* [DIRECTIONS FOR THIS TASK] Among these entries, how many lines have the string "round" in them? Only the number is needed.

━━━━━ GIVEN DATA ━━━━━

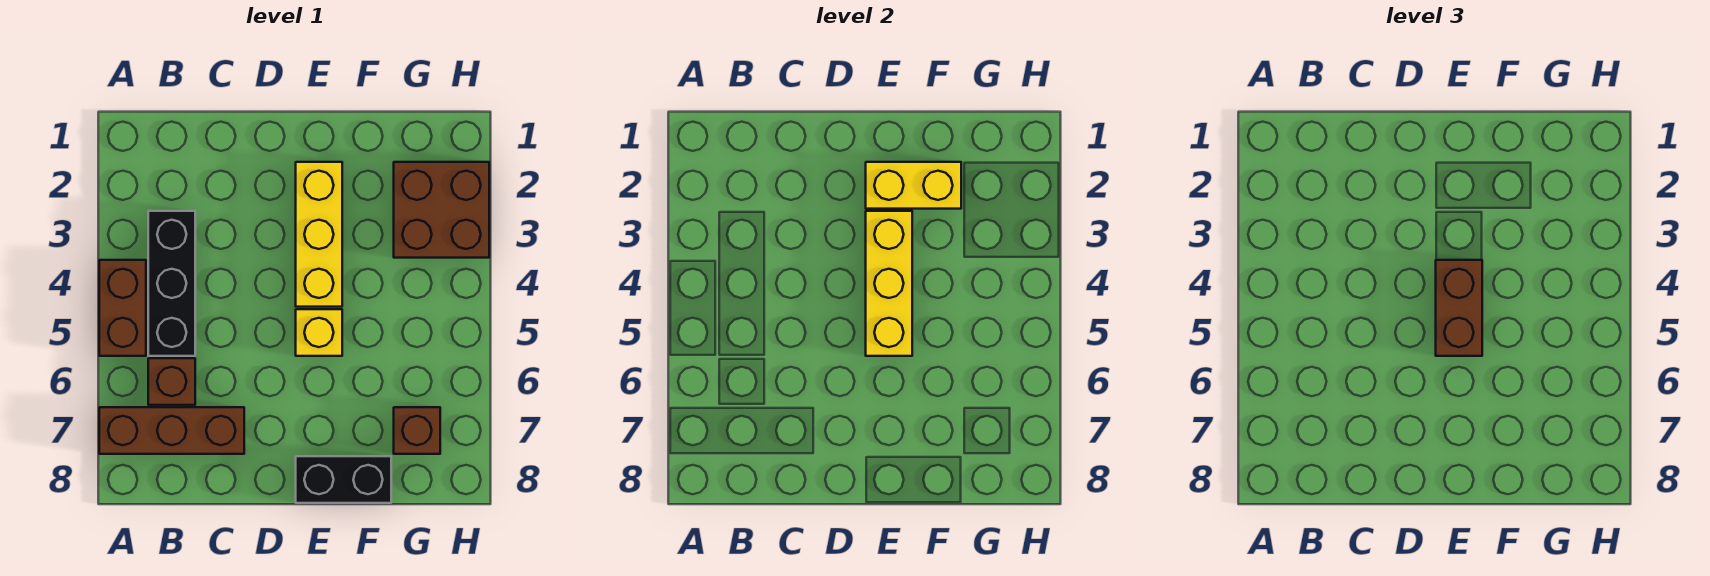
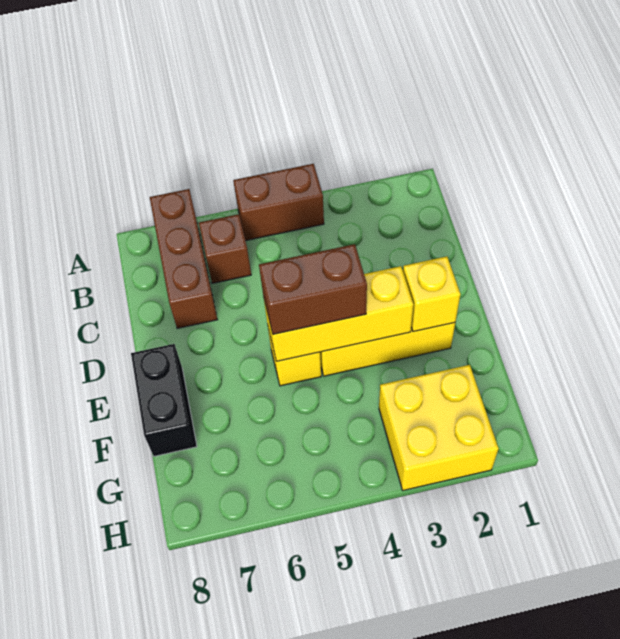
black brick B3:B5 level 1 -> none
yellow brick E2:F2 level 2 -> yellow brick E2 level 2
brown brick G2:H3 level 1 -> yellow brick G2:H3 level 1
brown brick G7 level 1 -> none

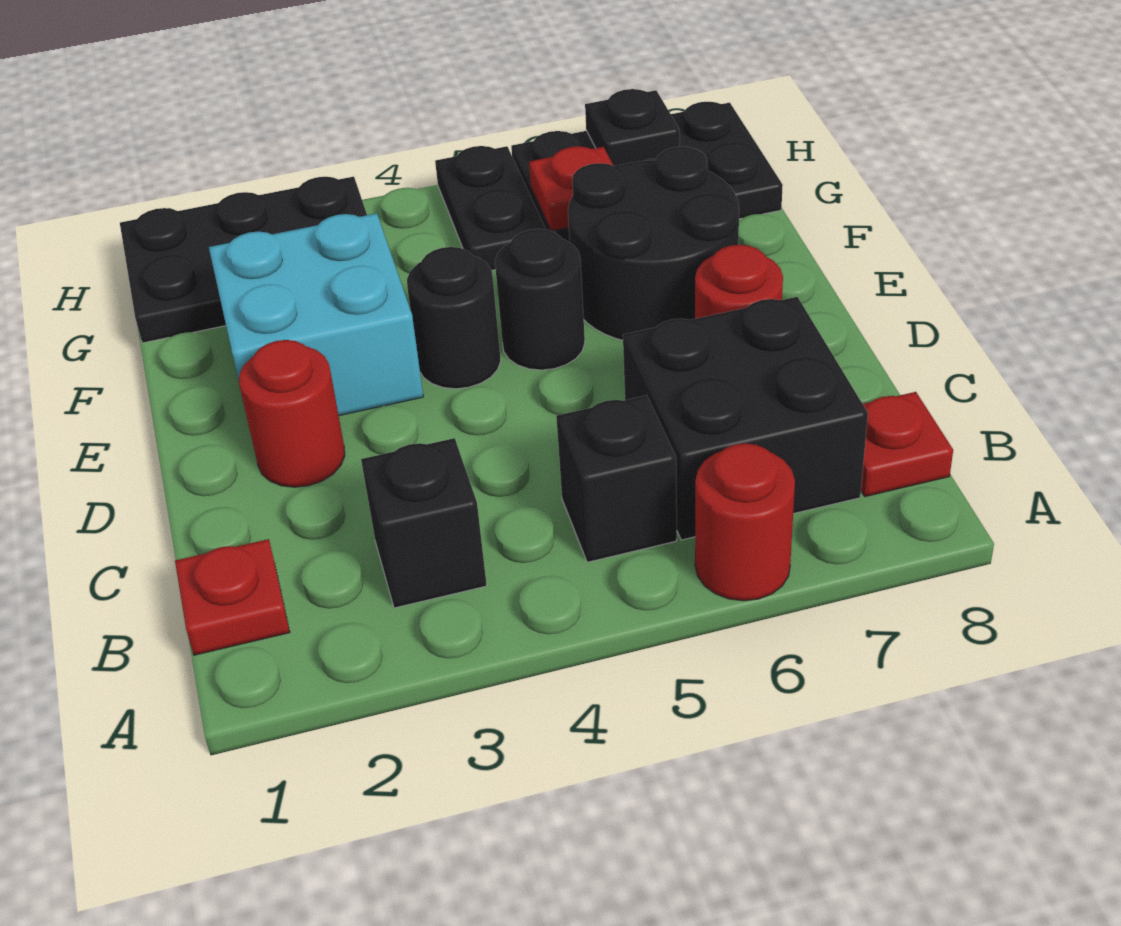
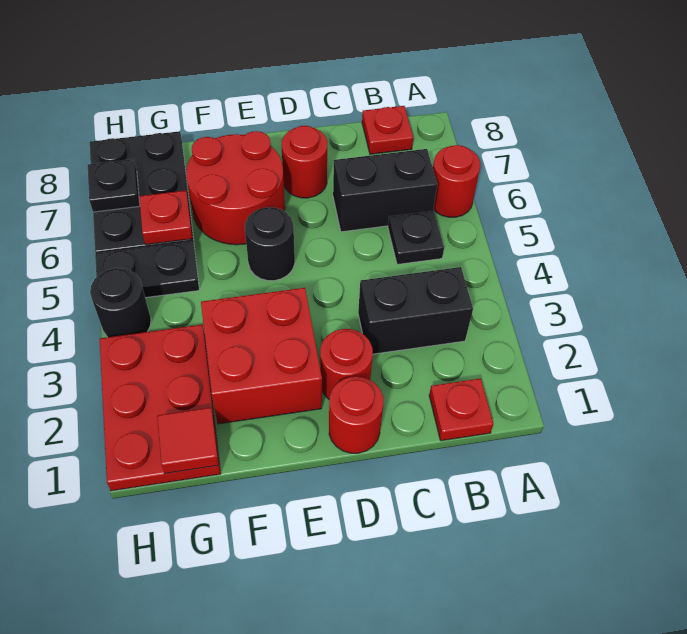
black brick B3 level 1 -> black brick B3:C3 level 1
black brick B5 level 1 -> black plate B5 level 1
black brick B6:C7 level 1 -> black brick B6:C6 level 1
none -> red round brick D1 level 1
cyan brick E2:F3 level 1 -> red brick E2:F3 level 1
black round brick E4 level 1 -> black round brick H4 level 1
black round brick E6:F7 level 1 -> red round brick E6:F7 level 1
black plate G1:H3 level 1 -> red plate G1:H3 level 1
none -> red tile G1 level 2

━━━━━

* [ANSWER TO THE PROBLEM] 3